If a record holds a picture, leave the picture out, but write out everything else exactly.

→ **Data shown**
__________________________________________________

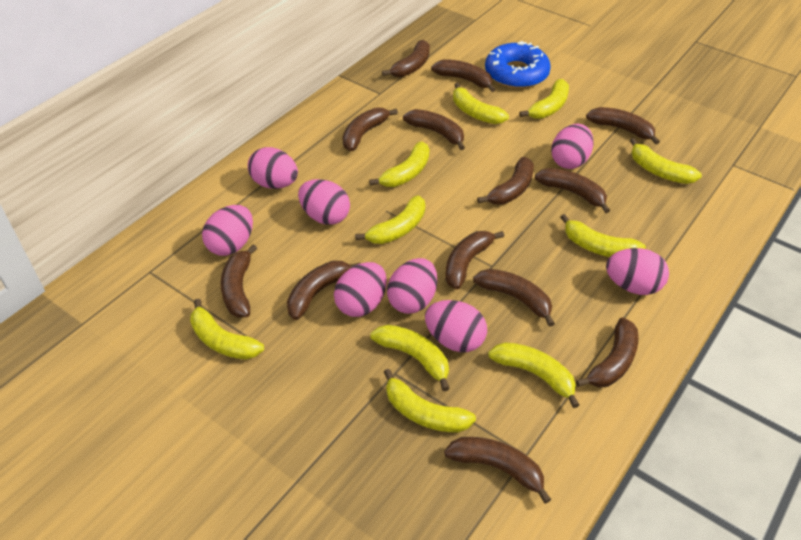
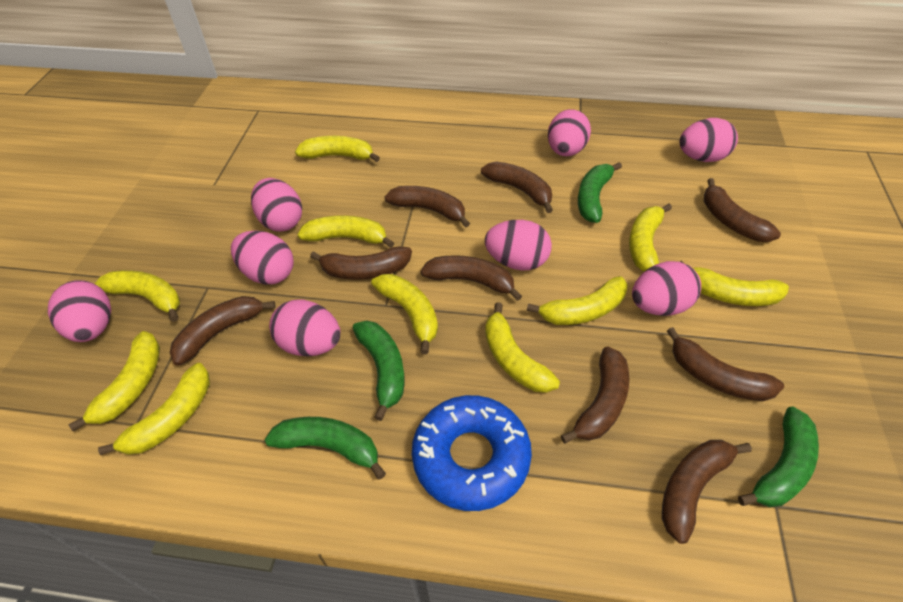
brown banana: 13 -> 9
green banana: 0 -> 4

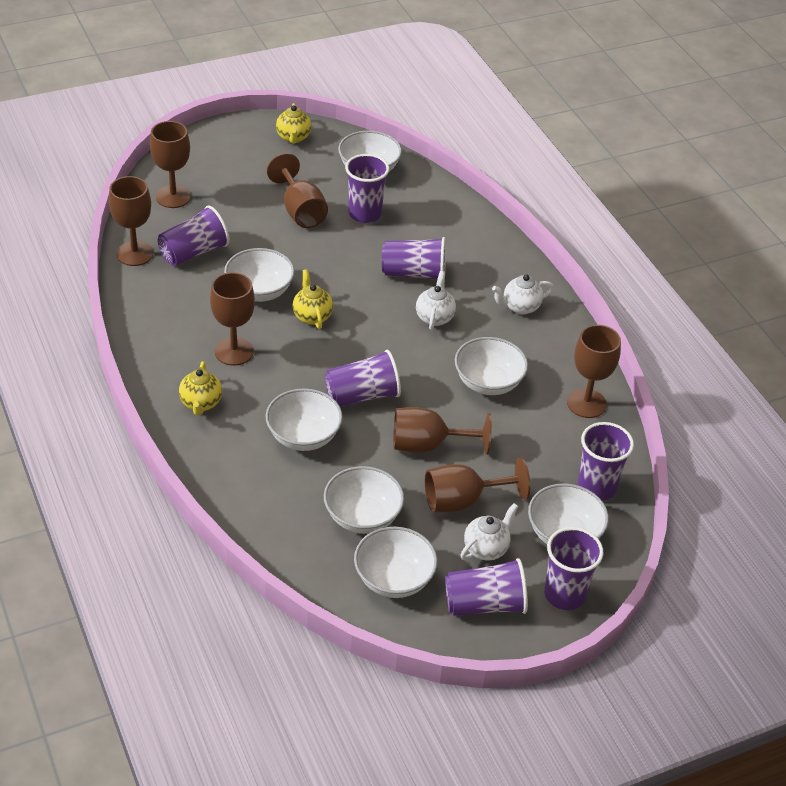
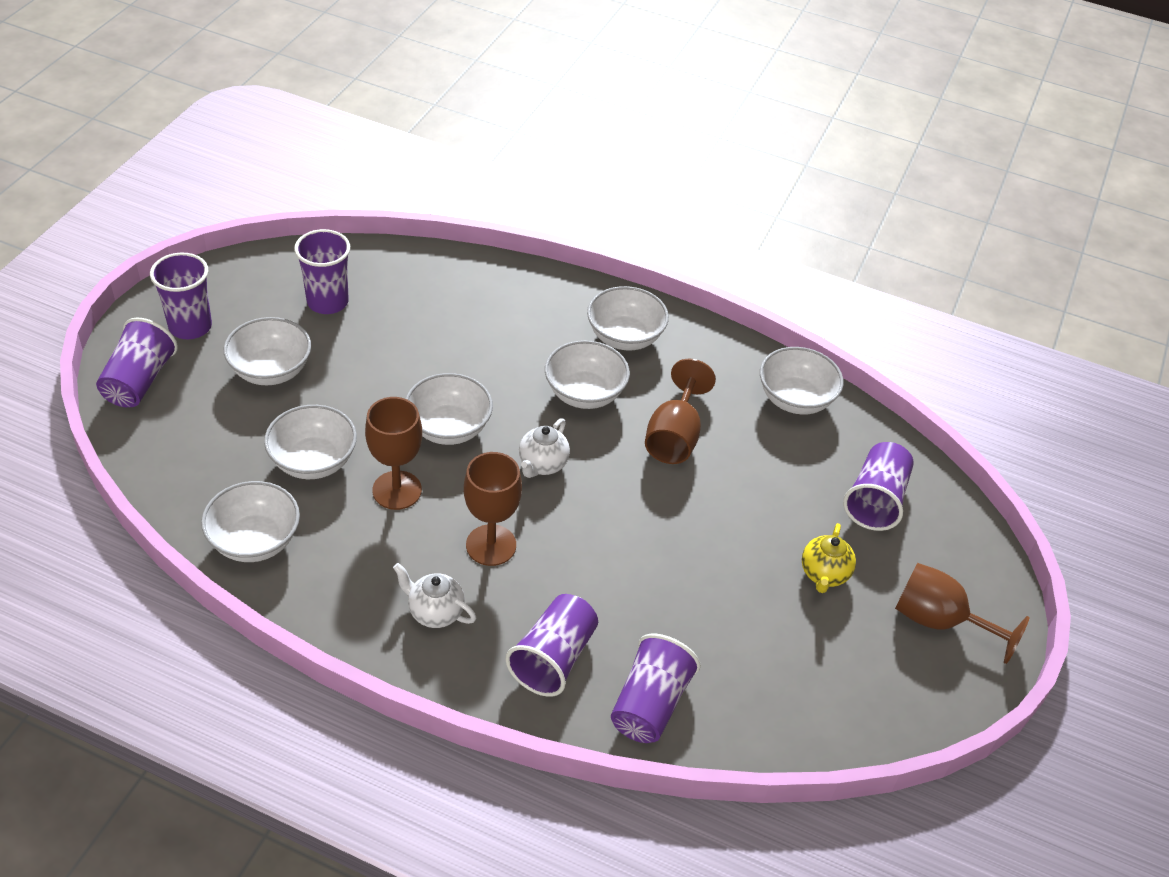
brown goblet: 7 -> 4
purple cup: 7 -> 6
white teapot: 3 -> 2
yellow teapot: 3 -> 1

__________________________________________________

→ **Finished exercise**
brown banana: 13 -> 9
green banana: 0 -> 4

brown goblet: 7 -> 4
purple cup: 7 -> 6
white teapot: 3 -> 2
yellow teapot: 3 -> 1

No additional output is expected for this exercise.